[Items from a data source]
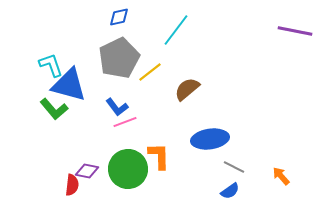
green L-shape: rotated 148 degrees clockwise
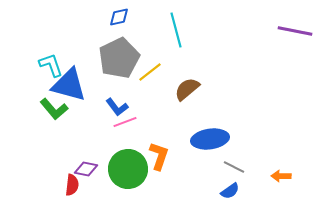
cyan line: rotated 52 degrees counterclockwise
orange L-shape: rotated 20 degrees clockwise
purple diamond: moved 1 px left, 2 px up
orange arrow: rotated 48 degrees counterclockwise
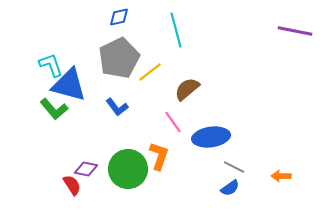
pink line: moved 48 px right; rotated 75 degrees clockwise
blue ellipse: moved 1 px right, 2 px up
red semicircle: rotated 40 degrees counterclockwise
blue semicircle: moved 3 px up
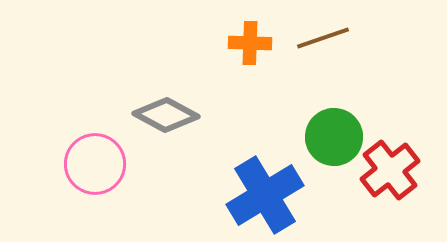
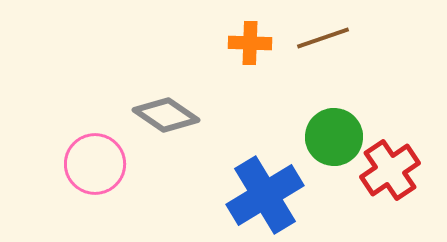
gray diamond: rotated 6 degrees clockwise
red cross: rotated 4 degrees clockwise
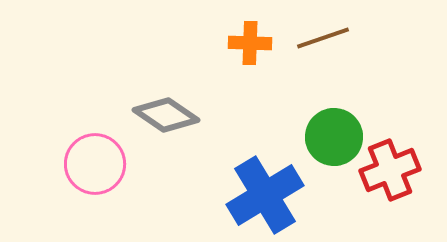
red cross: rotated 12 degrees clockwise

§ **Exercise instructions**
Write out every line of the records word for word, leaving out the picture placeholders.

§ **Answer to the exercise**
green L-shape: rotated 148 degrees clockwise
cyan line: rotated 52 degrees counterclockwise
orange L-shape: rotated 20 degrees clockwise
purple diamond: moved 1 px left, 2 px up
orange arrow: rotated 48 degrees counterclockwise
pink line: moved 48 px right; rotated 75 degrees clockwise
blue ellipse: moved 1 px right, 2 px up
red semicircle: rotated 40 degrees counterclockwise
blue semicircle: moved 3 px up
gray diamond: rotated 6 degrees clockwise
red cross: rotated 4 degrees clockwise
red cross: rotated 12 degrees clockwise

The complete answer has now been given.